Exercise description =>
What lines in the following entries hold the word "purple"? Copy each one.

Extracted information =>
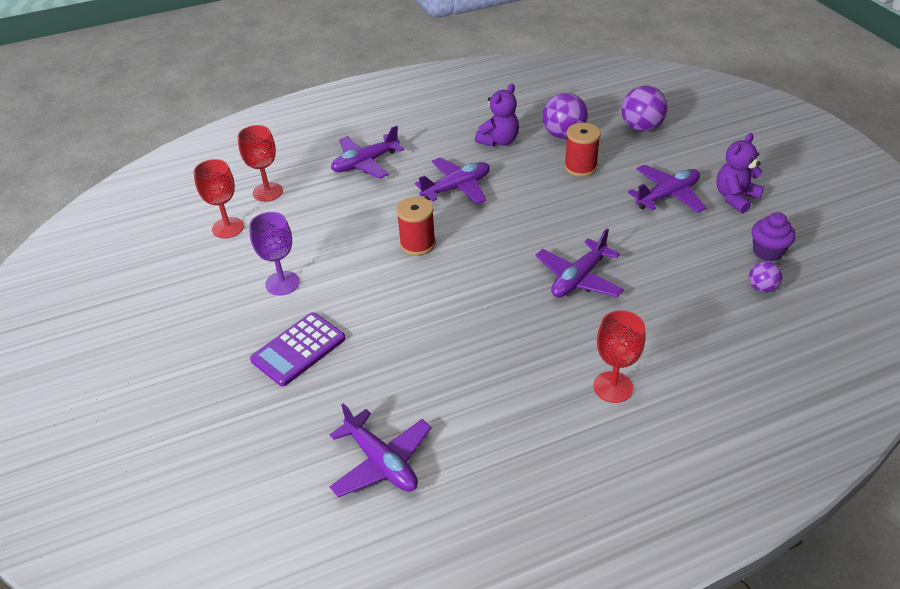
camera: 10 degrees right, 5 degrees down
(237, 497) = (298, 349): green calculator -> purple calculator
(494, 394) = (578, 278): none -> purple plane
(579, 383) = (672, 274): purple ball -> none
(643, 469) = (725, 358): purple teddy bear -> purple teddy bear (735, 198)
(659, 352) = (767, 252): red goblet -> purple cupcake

Your response =>
(237, 497) = (298, 349): green calculator -> purple calculator
(494, 394) = (578, 278): none -> purple plane
(579, 383) = (672, 274): purple ball -> none
(643, 469) = (725, 358): purple teddy bear -> purple teddy bear (735, 198)
(659, 352) = (767, 252): red goblet -> purple cupcake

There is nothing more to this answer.